Exercise objective ->
Nothing but the lines below from the one with "(124, 308) = (154, 241): yellow" through the one with "(873, 267) = (660, 234): white" should be output, each exactly as given, and no pictures.

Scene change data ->
□ □ □

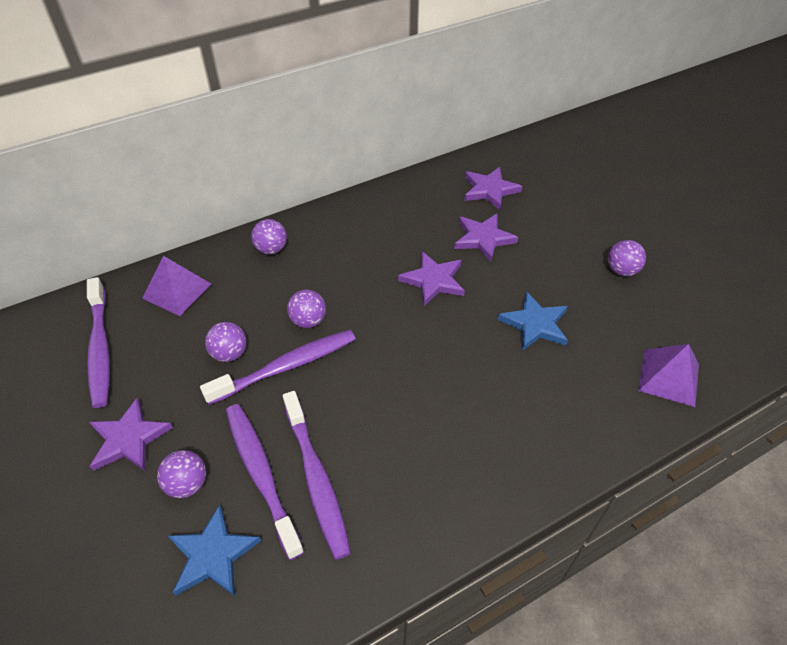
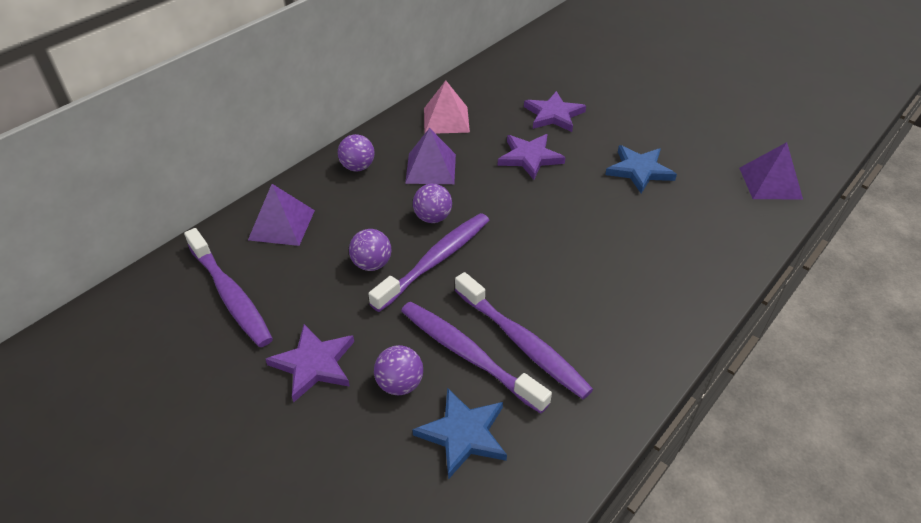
camera: 20 degrees left, 5 degrees down
(335, 267) = (431, 168): none -> purple pyramid
(377, 219) = (446, 120): none -> pink pyramid
(489, 190) = (535, 76): purple star -> none
(621, 270) = (685, 113): purple ball -> none

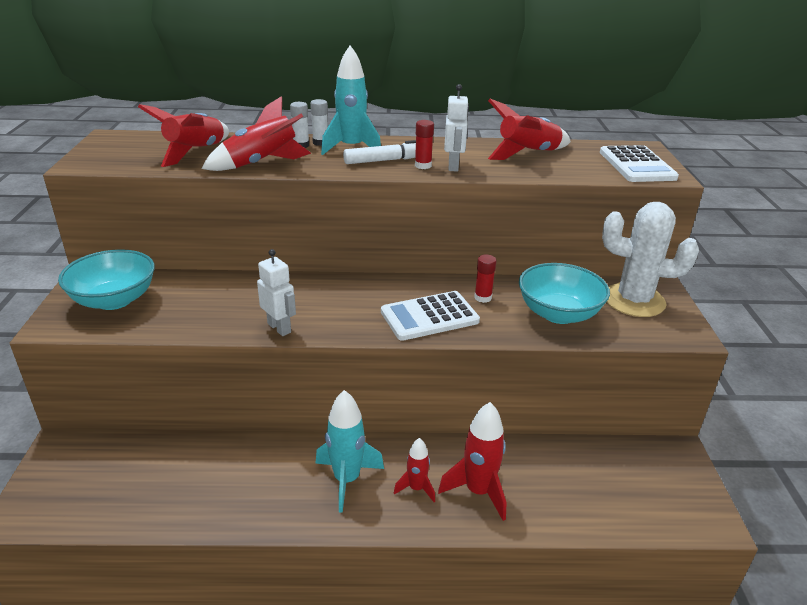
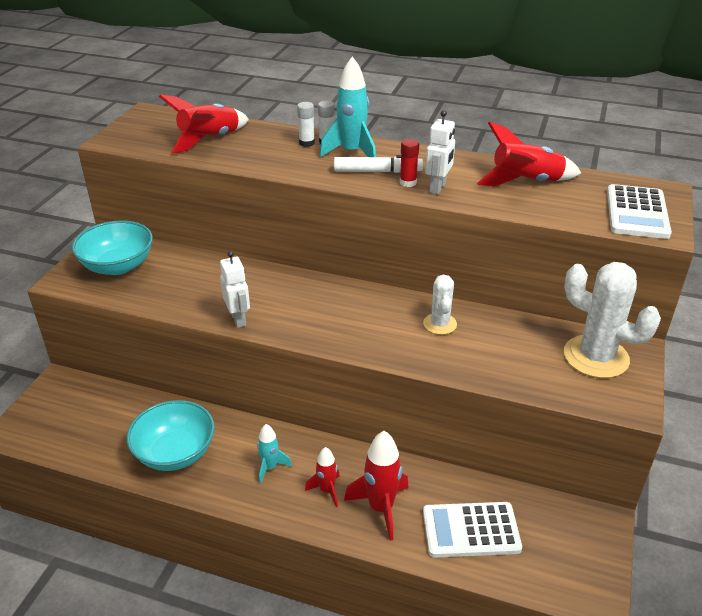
camera: 20 degrees right, 5 degrees up
(261, 163) = (259, 160): red rocket -> none
(347, 480) = (270, 467): turquoise rocket -> turquoise rocket, size x0.59
(429, 317) = (377, 334): white calculator -> white calculator (471, 530)
(483, 297) = (440, 324): red glue stick -> white cactus
(558, 313) = (506, 355): turquoise bowl -> turquoise bowl (175, 453)

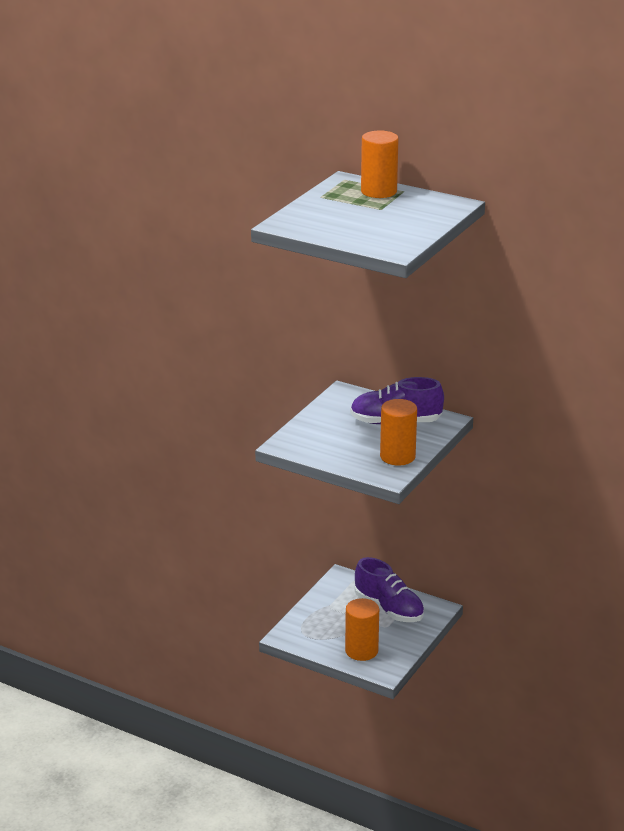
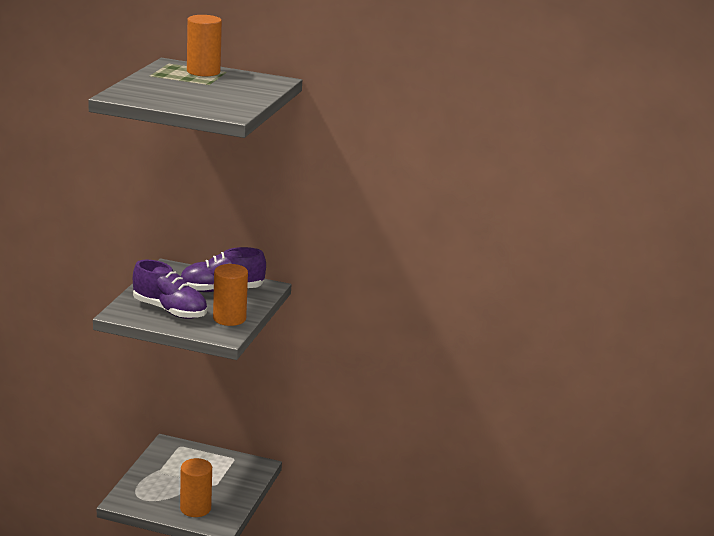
camera: 15 degrees left, 5 degrees down
(389, 609) = (215, 469): purple shoe -> purple shoe (170, 310)

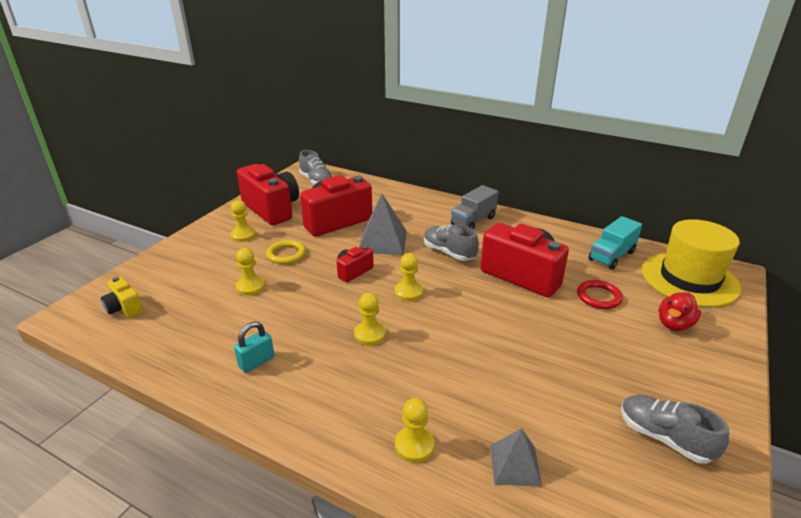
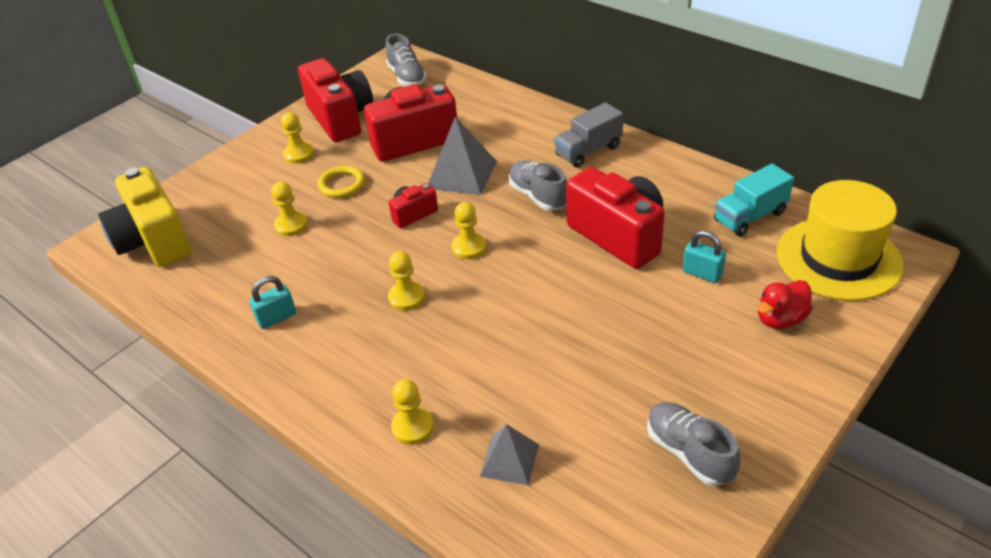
camera: 15 degrees right, 10 degrees up
(124, 308) = (154, 241): yellow camera -> yellow camera, size x2.05
(598, 297) = (702, 273): red ring -> turquoise padlock

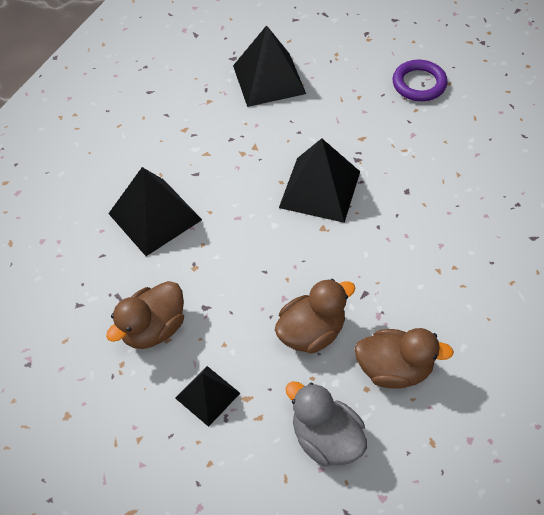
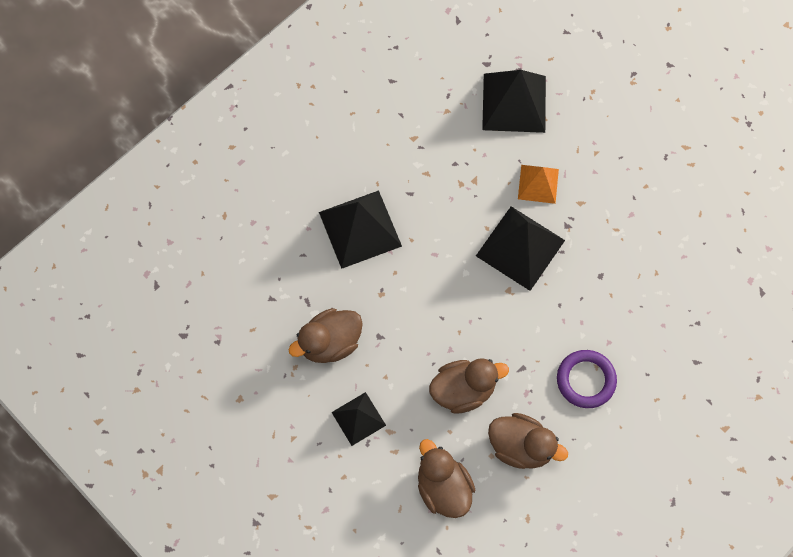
camera: 15 degrees right, 15 degrees up
(316, 134) = (538, 184): none -> orange pyramid
(326, 438) = (443, 487): grey duck -> brown duck
(419, 84) = (661, 156): purple ring -> purple ring (586, 380)

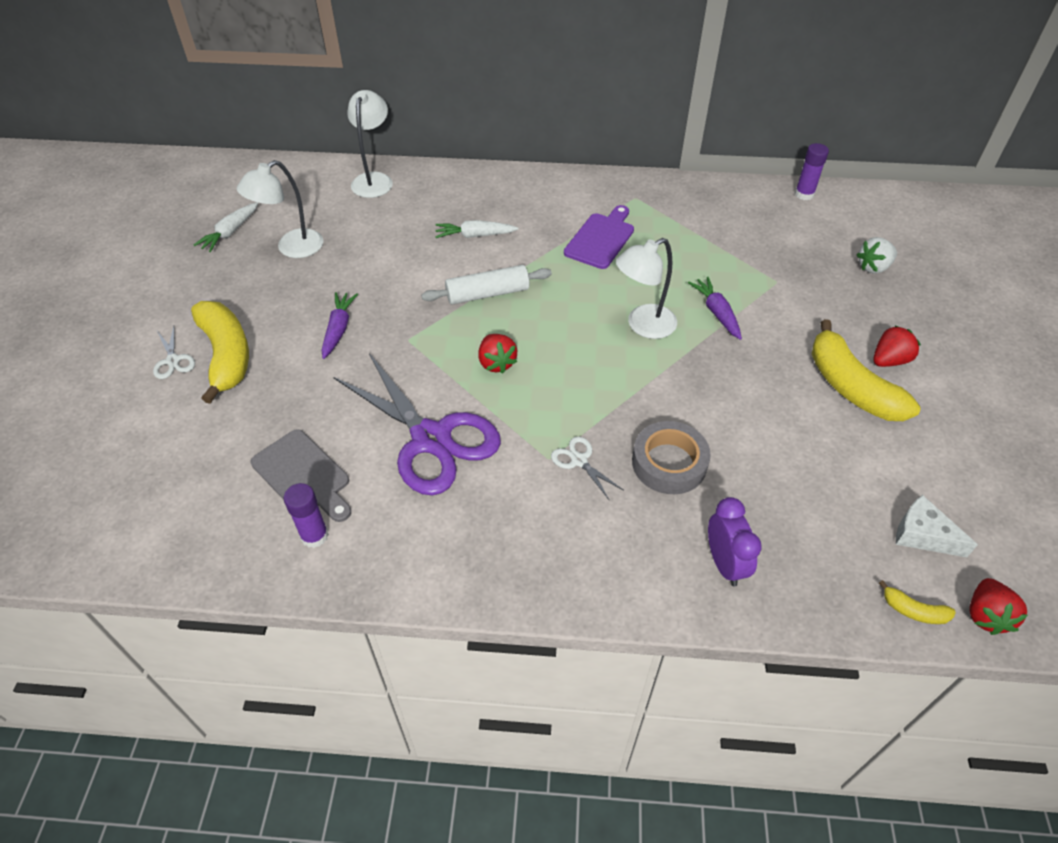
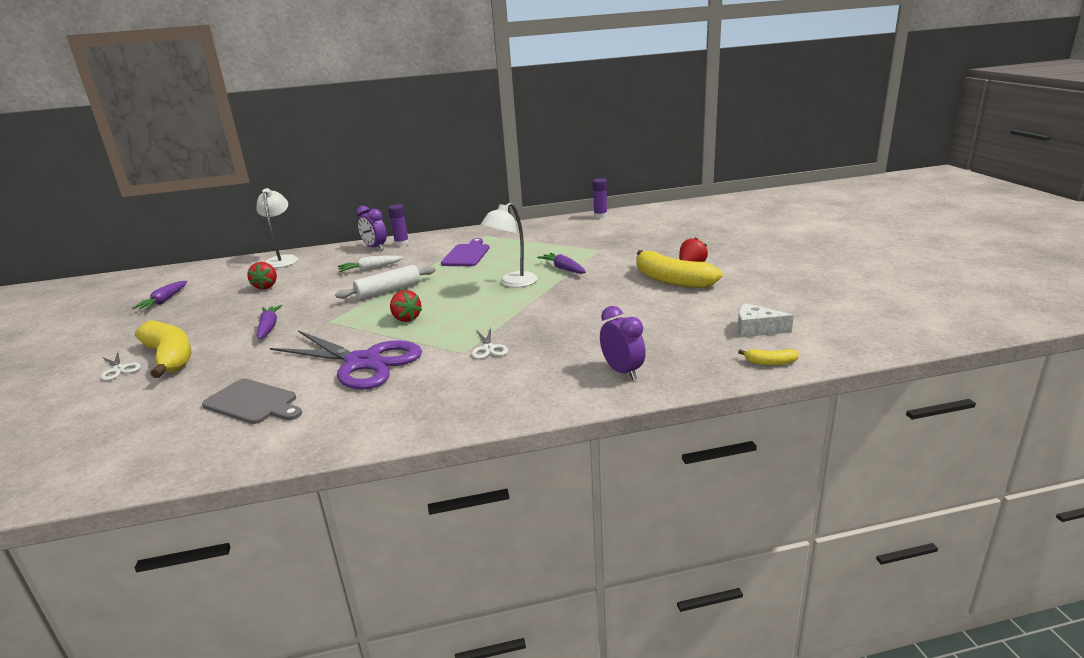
camera: 15 degrees left, 25 degrees down
(230, 232) = (164, 301): white carrot -> purple carrot
(291, 248) = (220, 299): white lamp -> none
(314, 536) = (270, 432): purple glue stick -> purple glue stick (401, 243)
(489, 186) = (375, 248): none -> purple clock
(579, 460) = (488, 349): white scissors -> white scissors turned 135 degrees counterclockwise
(669, 463) = (558, 336): grey tape -> none
(873, 267) = (660, 234): white strawberry -> none
(985, 615) = (820, 353): red strawberry -> red strawberry (266, 286)

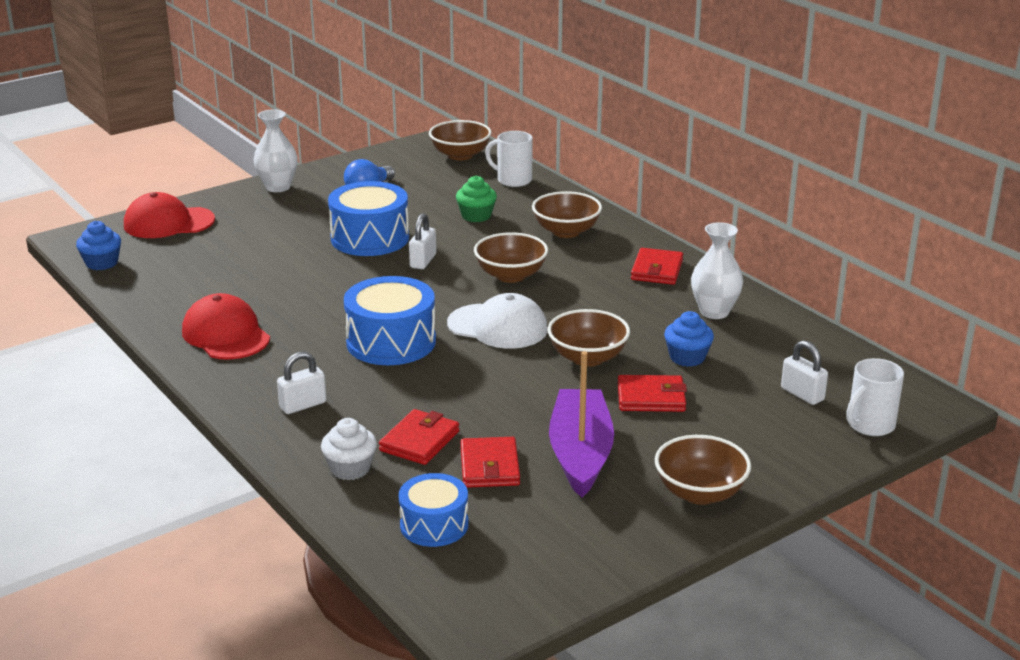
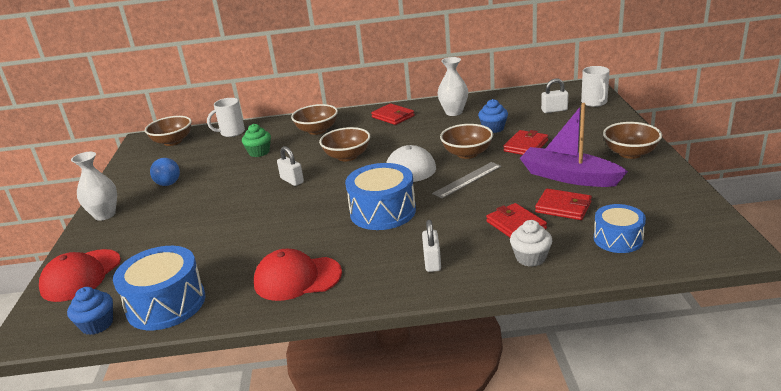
camera: 55 degrees left, 0 degrees up
(370, 238) = (235, 193): blue drum -> blue drum (166, 304)
(512, 377) = (467, 180): none -> grey ruler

□ □ □

Expected answer ->
(124, 308) = (154, 241): yellow camera -> yellow camera, size x2.05
(598, 297) = (702, 273): red ring -> turquoise padlock

camera: 15 degrees right, 15 degrees up
(316, 134) = (538, 184): none -> orange pyramid
(326, 438) = (443, 487): grey duck -> brown duck
(419, 84) = (661, 156): purple ring -> purple ring (586, 380)

camera: 15 degrees left, 25 degrees down
(230, 232) = (164, 301): white carrot -> purple carrot
(291, 248) = (220, 299): white lamp -> none
(314, 536) = (270, 432): purple glue stick -> purple glue stick (401, 243)
(489, 186) = (375, 248): none -> purple clock
(579, 460) = (488, 349): white scissors -> white scissors turned 135 degrees counterclockwise
(669, 463) = (558, 336): grey tape -> none
(873, 267) = (660, 234): white strawberry -> none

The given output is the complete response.